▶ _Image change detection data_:
§
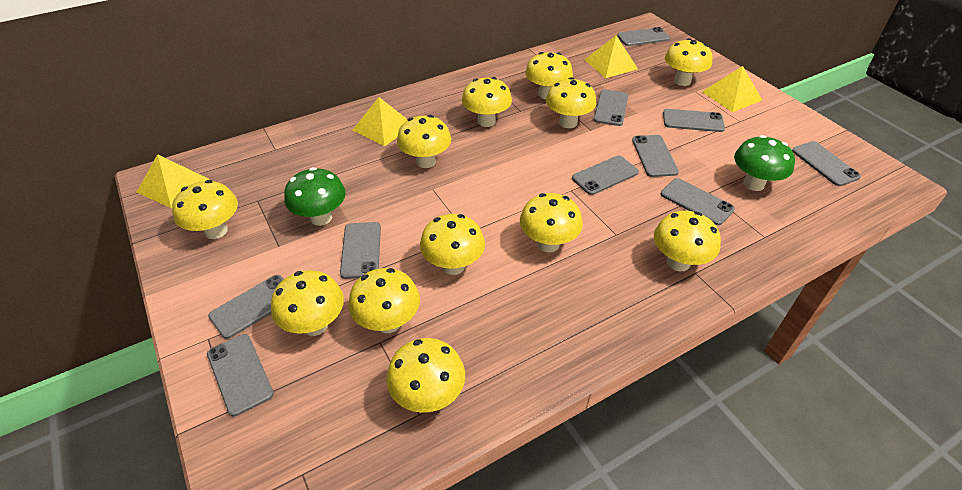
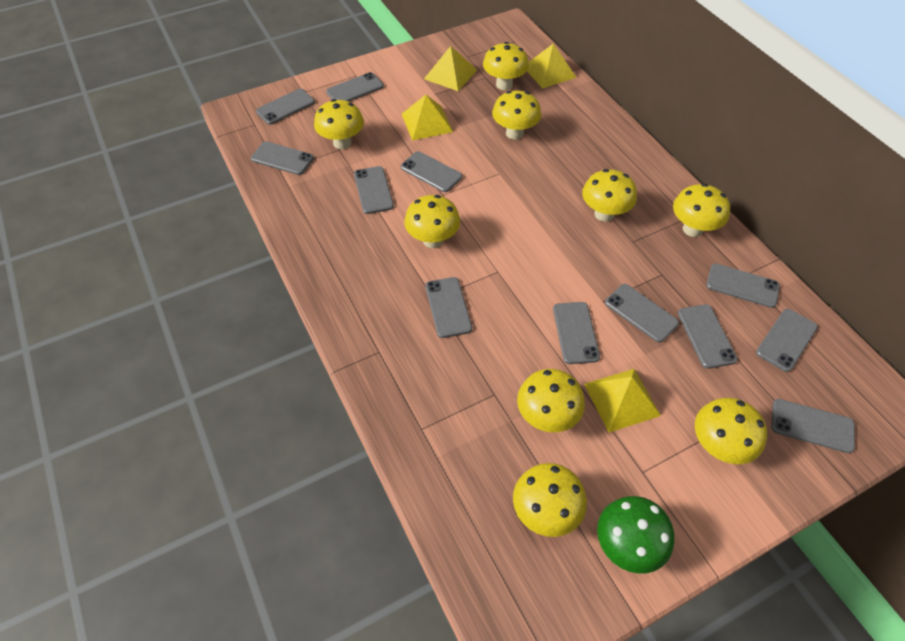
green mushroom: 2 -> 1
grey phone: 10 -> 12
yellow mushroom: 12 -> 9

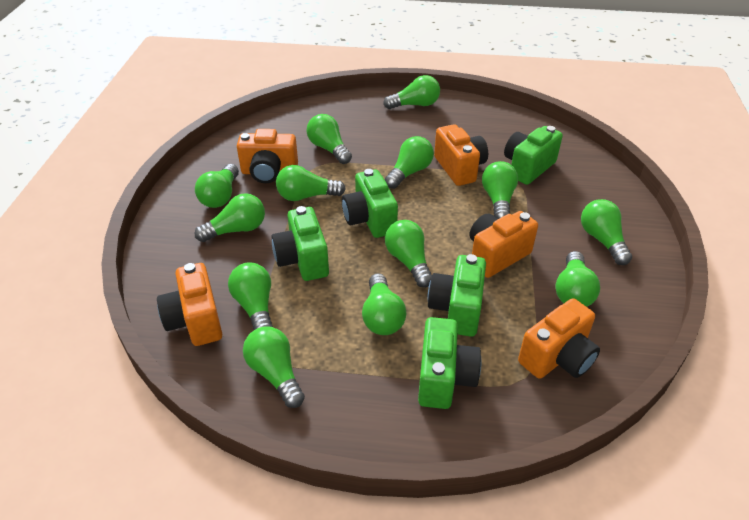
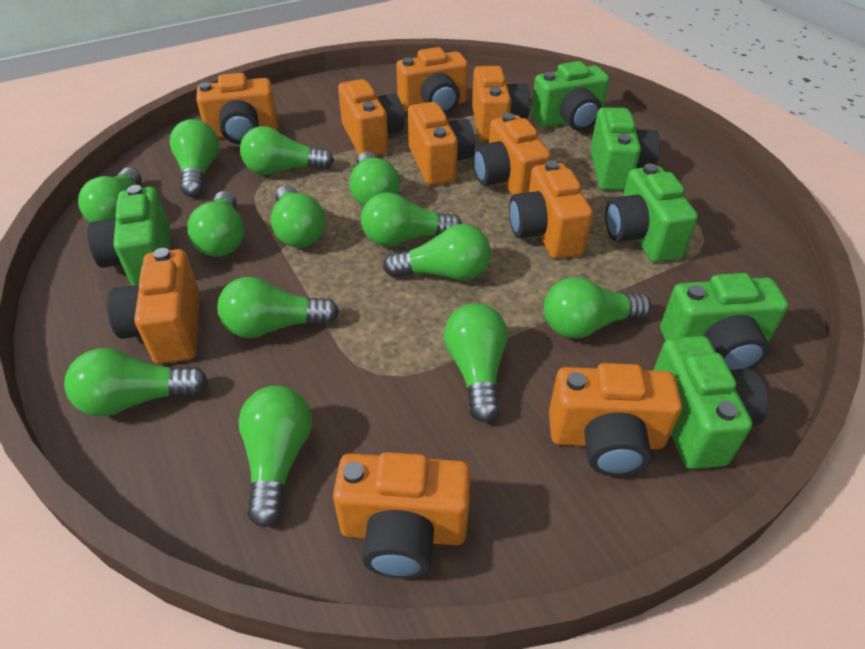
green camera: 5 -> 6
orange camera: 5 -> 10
§
▶ _What you have to do_:
Within this data, count the lines that include the string "mushroom" and write the number with nothing else.

▶ _Solution_:
2